**WHAT TO DO:**
Read through the material below and copy each line in which the word "blue" occurs.

**THE RECORDS:**
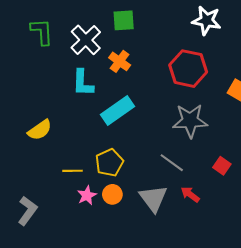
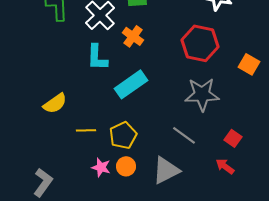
yellow line: (73, 171) -> (86, 130), moved
red arrow: (190, 194) -> (225, 166), moved
pink star: (87, 195) -> (101, 167), turned -30
gray triangle: (153, 198) -> (166, 170), turned 40

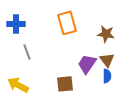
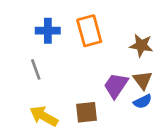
blue cross: (16, 24) -> (48, 31), moved
blue semicircle: (107, 76) -> (143, 102), turned 64
yellow arrow: (18, 85) -> (44, 116), moved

**YOUR RESPONSE:**
blue cross: (16, 24) -> (48, 31), moved
blue semicircle: (107, 76) -> (143, 102), turned 64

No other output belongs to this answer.